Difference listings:
= = =

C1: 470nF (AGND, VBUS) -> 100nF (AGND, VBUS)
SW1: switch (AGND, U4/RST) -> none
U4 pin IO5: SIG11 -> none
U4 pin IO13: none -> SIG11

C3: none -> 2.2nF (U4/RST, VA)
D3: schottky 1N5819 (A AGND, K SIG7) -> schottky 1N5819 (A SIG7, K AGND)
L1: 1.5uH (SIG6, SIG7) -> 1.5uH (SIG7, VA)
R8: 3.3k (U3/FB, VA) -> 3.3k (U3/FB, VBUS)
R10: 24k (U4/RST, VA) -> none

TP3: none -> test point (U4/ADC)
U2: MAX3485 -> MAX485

= = =

WHAT TO WORK ON: If a line contains the word "AGND", it counts; say how many such lines there are in the data above, and nothing else.

EXERCISE RESPONSE: 3